• Extracted data entries
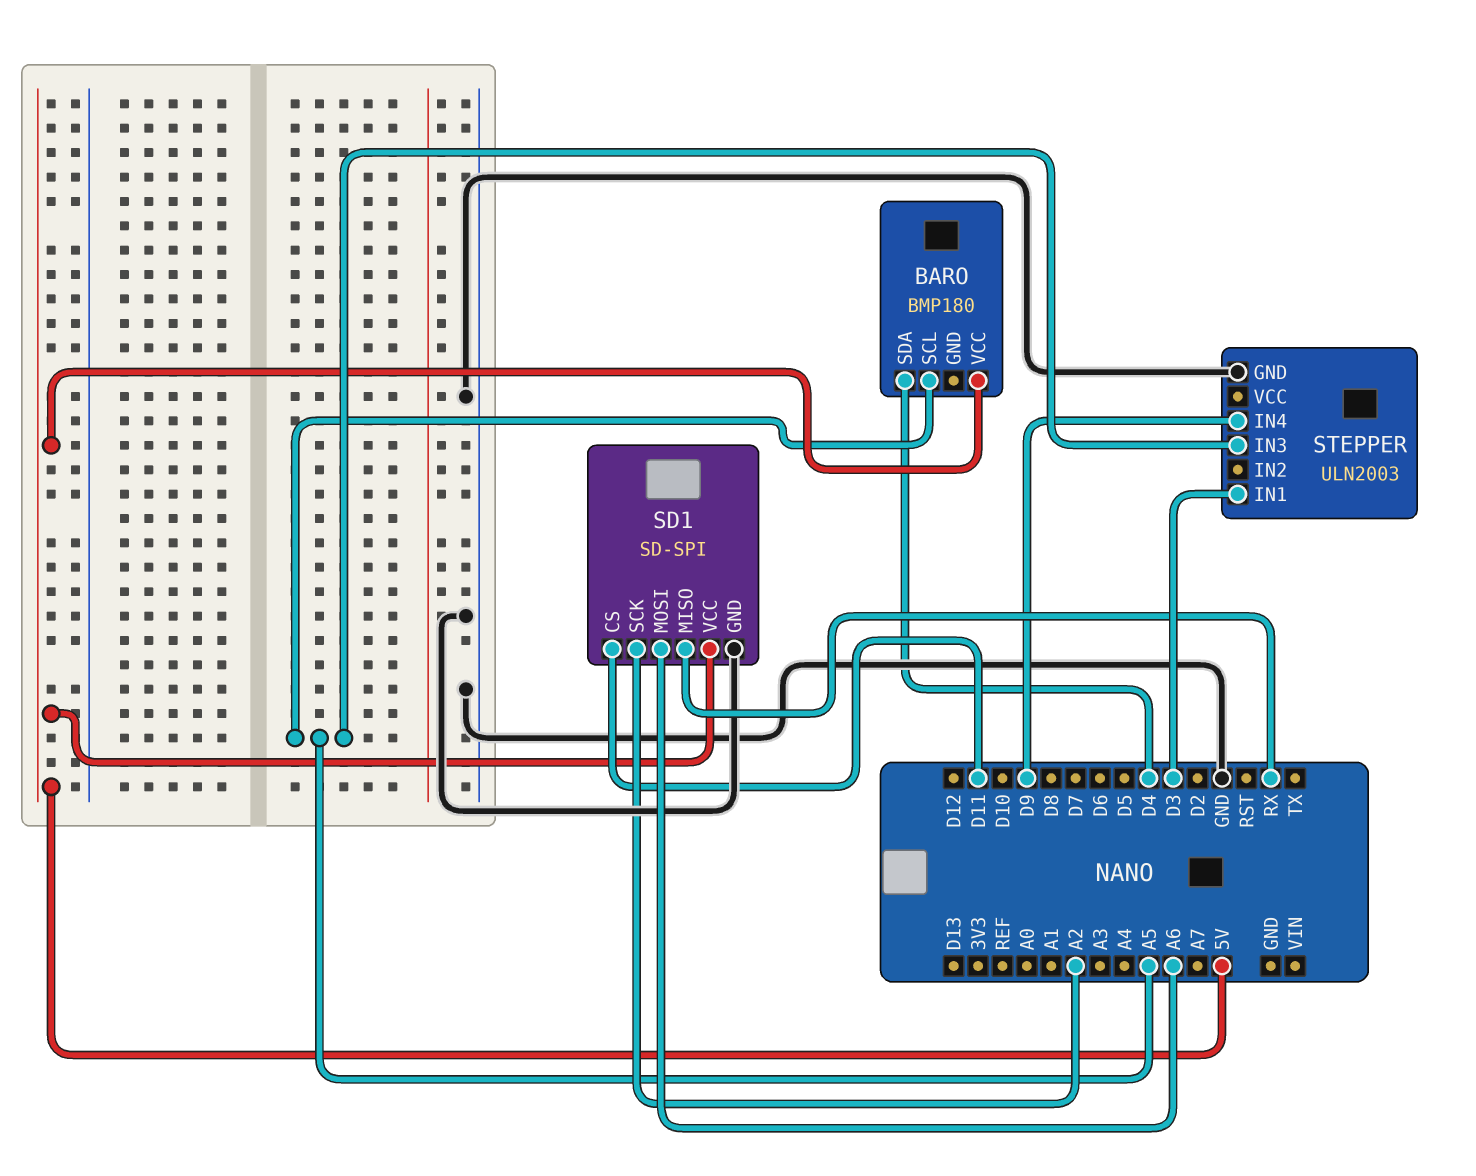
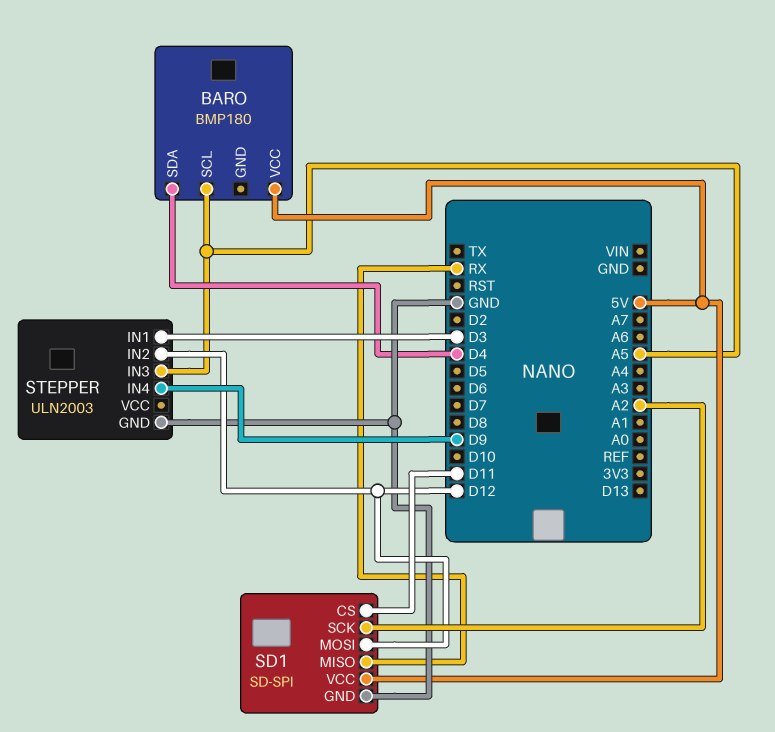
SD1 pin MOSI: A6 -> D12
STEPPER pin IN2: none -> D12

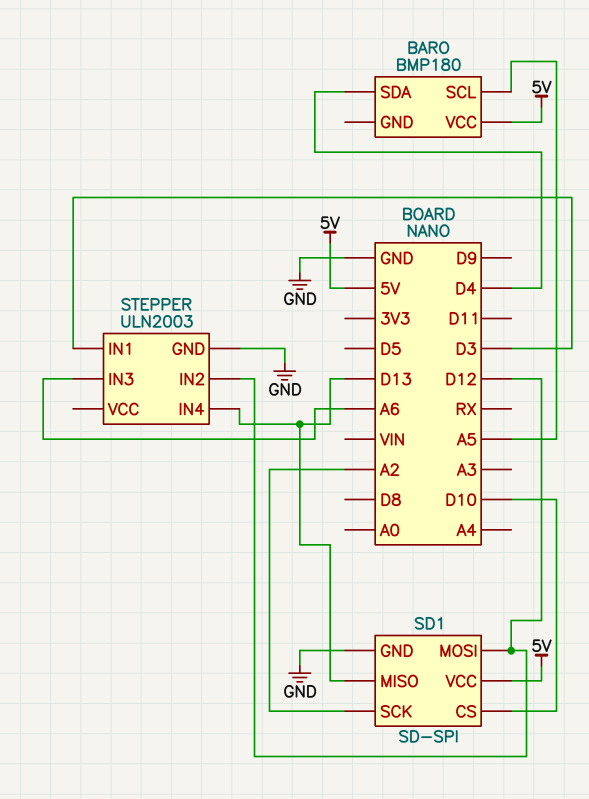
SD1 pin CS: D11 -> D10
SD1 pin MISO: RX -> D13
STEPPER pin IN3: A5 -> A6
STEPPER pin IN4: D9 -> D13

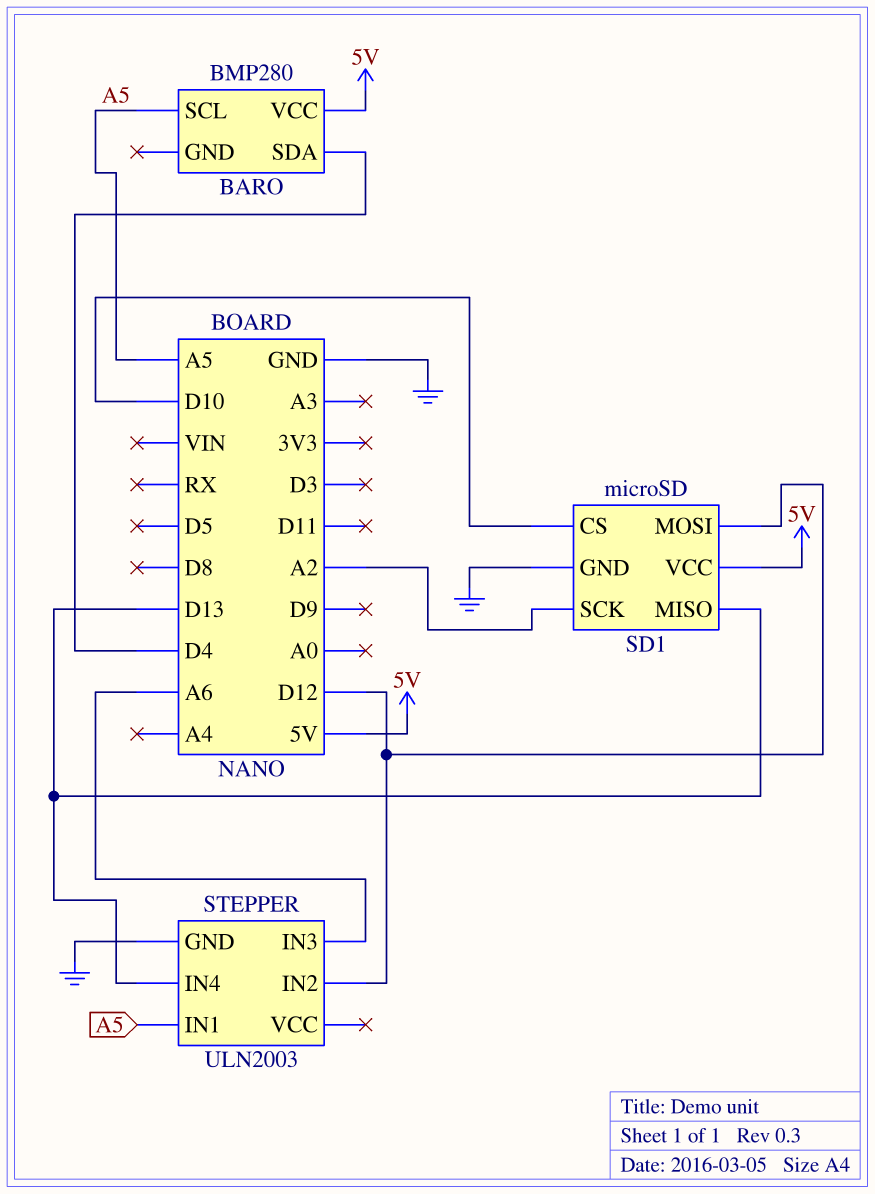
BARO: BMP180 -> BMP280
SD1: SD-SPI -> microSD
STEPPER pin IN1: D3 -> A5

• ASSIGNMENT
Would you copy out every line of the data above exactly, minus the pictures?

• ANSWER FOR THIS EXERCISE
SD1 pin MOSI: A6 -> D12
STEPPER pin IN2: none -> D12

SD1 pin CS: D11 -> D10
SD1 pin MISO: RX -> D13
STEPPER pin IN3: A5 -> A6
STEPPER pin IN4: D9 -> D13

BARO: BMP180 -> BMP280
SD1: SD-SPI -> microSD
STEPPER pin IN1: D3 -> A5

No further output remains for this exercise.